Every line of the records that contains "pudełko" should be tallied, and only the resulting number returned.

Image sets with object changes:
◆ ◆ ◆ ◆ ◆

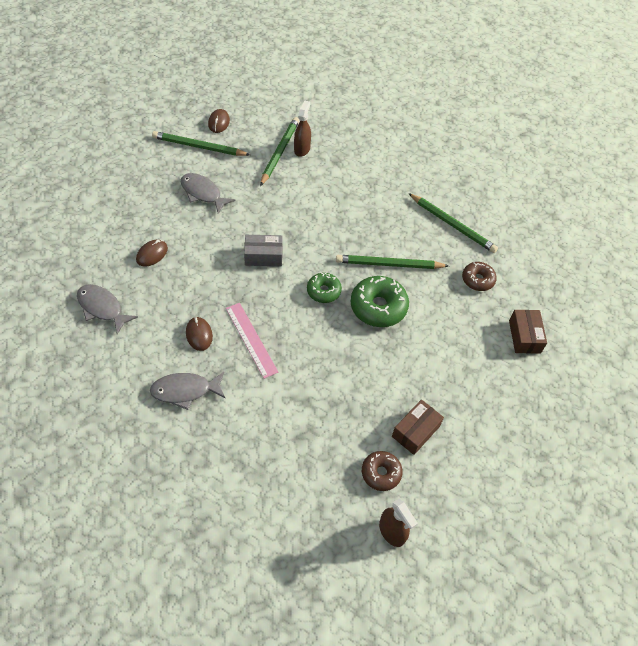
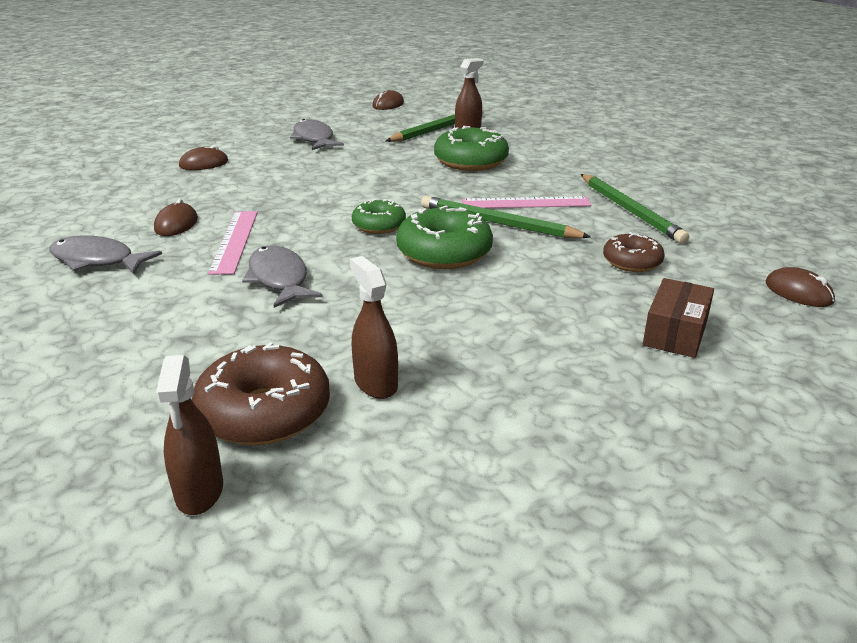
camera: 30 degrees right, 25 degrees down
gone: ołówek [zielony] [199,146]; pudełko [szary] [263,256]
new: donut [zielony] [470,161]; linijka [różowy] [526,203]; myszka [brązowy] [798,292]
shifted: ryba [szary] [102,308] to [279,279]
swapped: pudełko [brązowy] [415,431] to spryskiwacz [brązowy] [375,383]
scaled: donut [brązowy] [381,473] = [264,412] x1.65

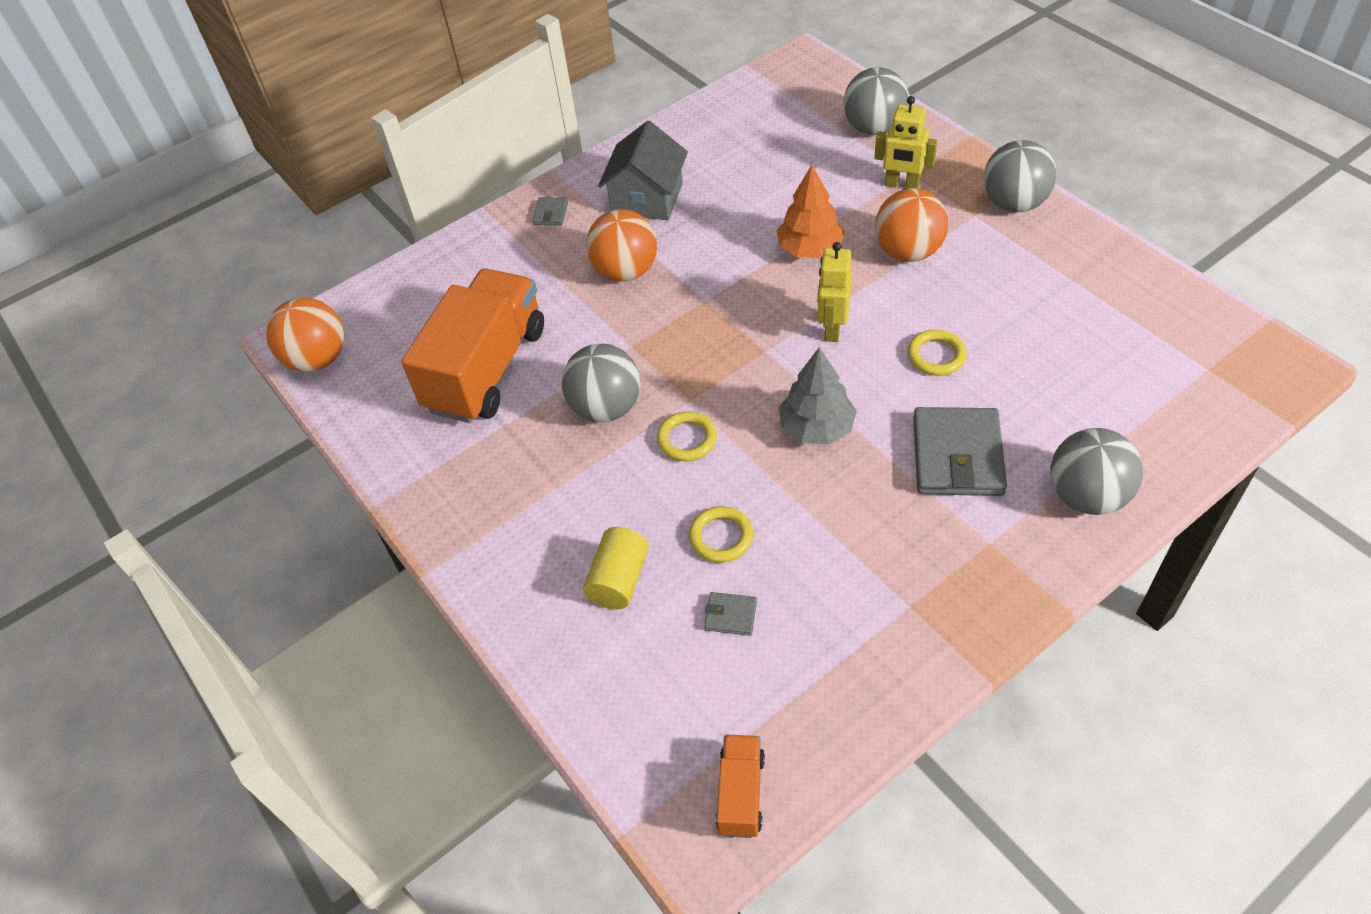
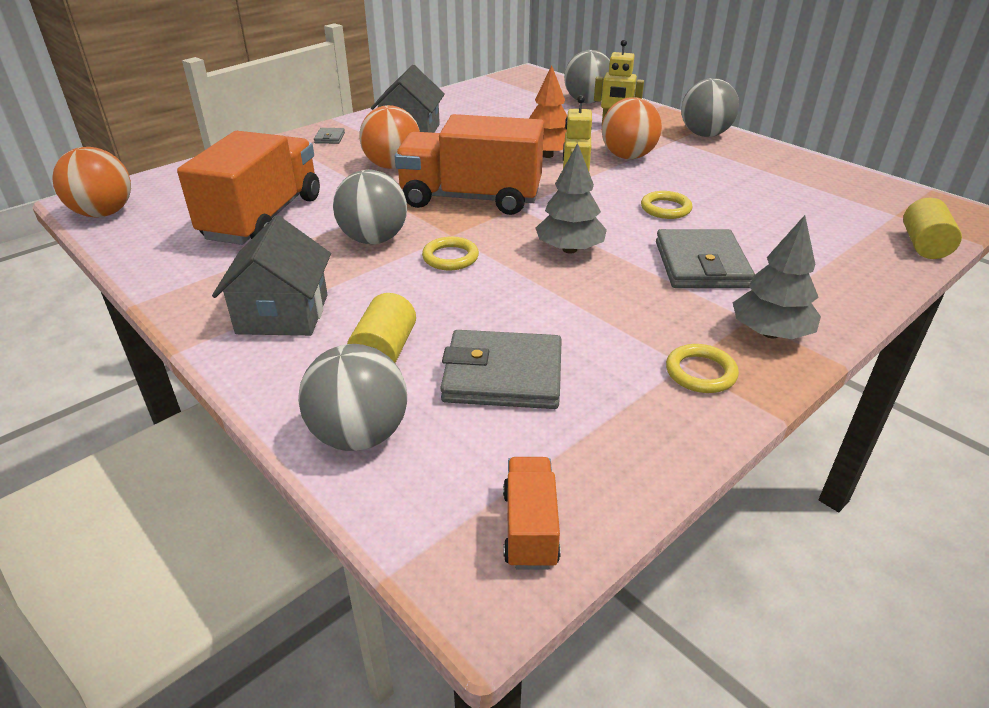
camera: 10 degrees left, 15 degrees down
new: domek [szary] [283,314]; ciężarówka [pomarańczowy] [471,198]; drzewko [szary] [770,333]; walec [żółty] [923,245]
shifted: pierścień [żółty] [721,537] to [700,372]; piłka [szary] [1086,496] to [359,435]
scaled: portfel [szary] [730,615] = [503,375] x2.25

◆ ◆ ◆ ◆ ◆

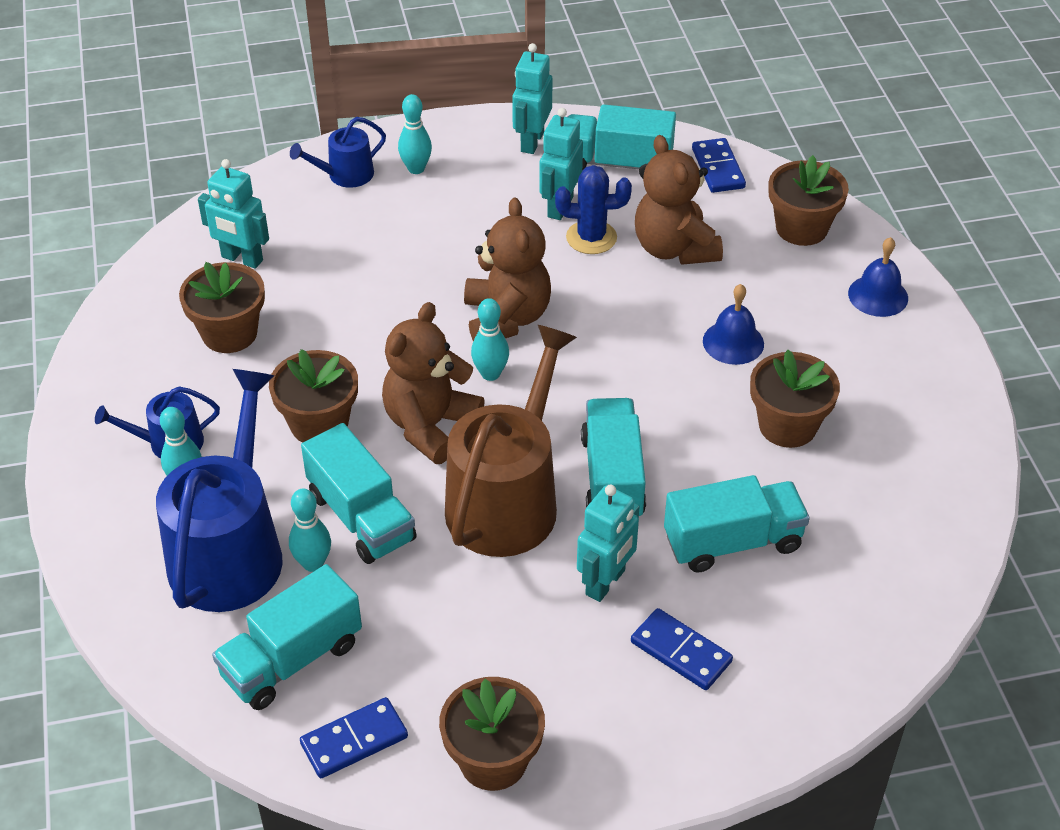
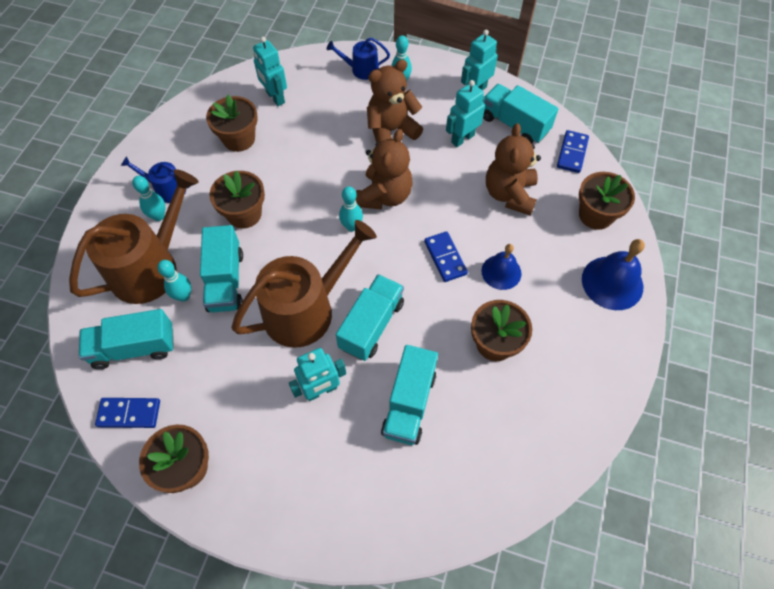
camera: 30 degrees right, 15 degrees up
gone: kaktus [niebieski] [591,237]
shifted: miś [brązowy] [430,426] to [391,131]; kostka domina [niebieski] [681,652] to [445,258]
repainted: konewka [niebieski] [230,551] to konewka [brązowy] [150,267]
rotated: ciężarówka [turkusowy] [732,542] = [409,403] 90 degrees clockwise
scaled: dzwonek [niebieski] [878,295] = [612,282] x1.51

◆ ◆ ◆ ◆ ◆

▶ [Output for this exercise]
2